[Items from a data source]
/---
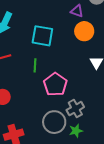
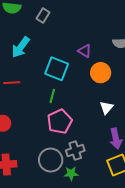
purple triangle: (77, 11) -> (85, 51), moved
green line: (35, 65) -> (52, 96), moved

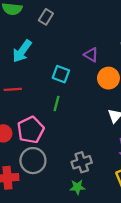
cyan square: (57, 69) -> (61, 74), size x0.7
pink pentagon: (60, 121) -> (31, 130), moved
gray circle: (51, 160) -> (33, 161), moved

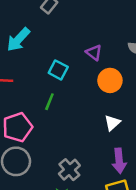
gray cross: (82, 162) -> (69, 170), turned -30

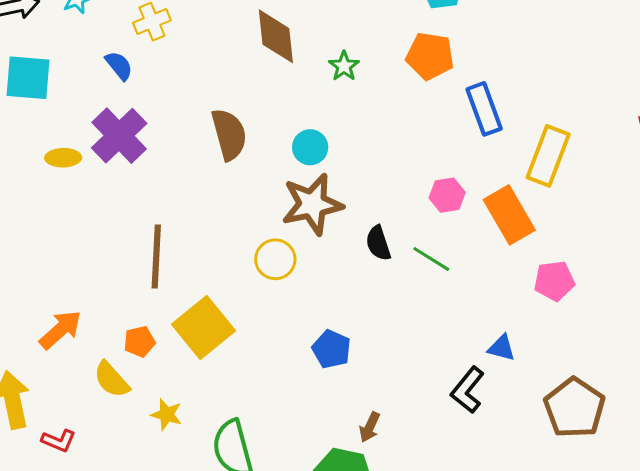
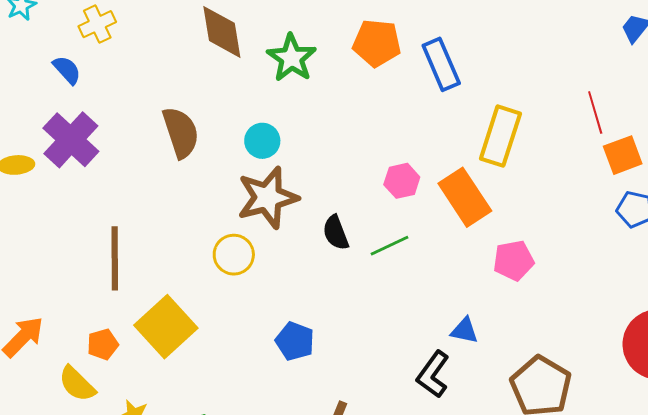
green star: (344, 66) -> (292, 58), size x1.6
blue rectangle: (484, 109) -> (441, 64), moved
green line: (431, 259) -> (390, 246), turned -54

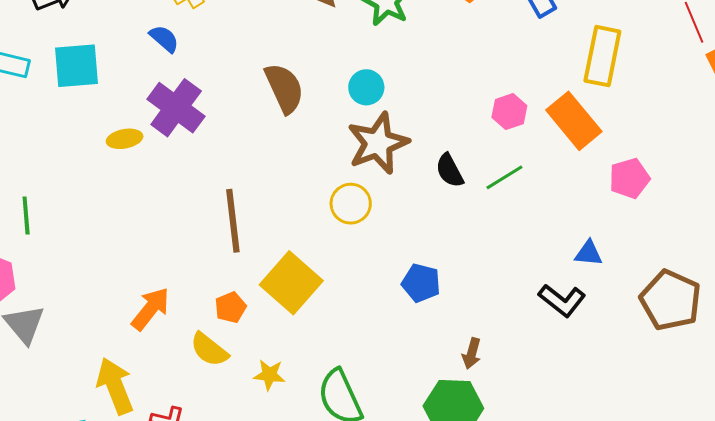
black L-shape: (433, 374) -> (562, 300), turned -81

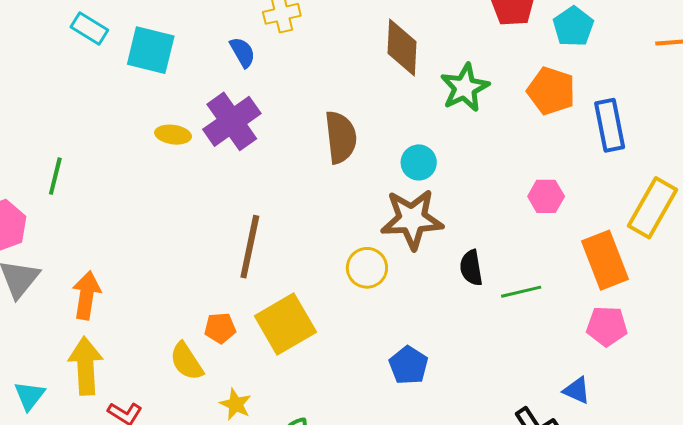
pink hexagon: (509, 112) -> (546, 196), moved
pink pentagon: (629, 178) -> (607, 326), moved
orange arrow: (151, 309) -> (86, 295), moved, turned -48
\---
= Request =
Exactly as they stand, retype all the entries, but omit the pictures.

= Output of the exercise =
purple triangle: (77, 11) -> (85, 51), moved
green line: (35, 65) -> (52, 96), moved

cyan square: (57, 69) -> (61, 74), size x0.7
pink pentagon: (60, 121) -> (31, 130), moved
gray circle: (51, 160) -> (33, 161), moved

gray cross: (82, 162) -> (69, 170), turned -30

green star: (344, 66) -> (292, 58), size x1.6
blue rectangle: (484, 109) -> (441, 64), moved
green line: (431, 259) -> (390, 246), turned -54

black L-shape: (433, 374) -> (562, 300), turned -81

pink hexagon: (509, 112) -> (546, 196), moved
pink pentagon: (629, 178) -> (607, 326), moved
orange arrow: (151, 309) -> (86, 295), moved, turned -48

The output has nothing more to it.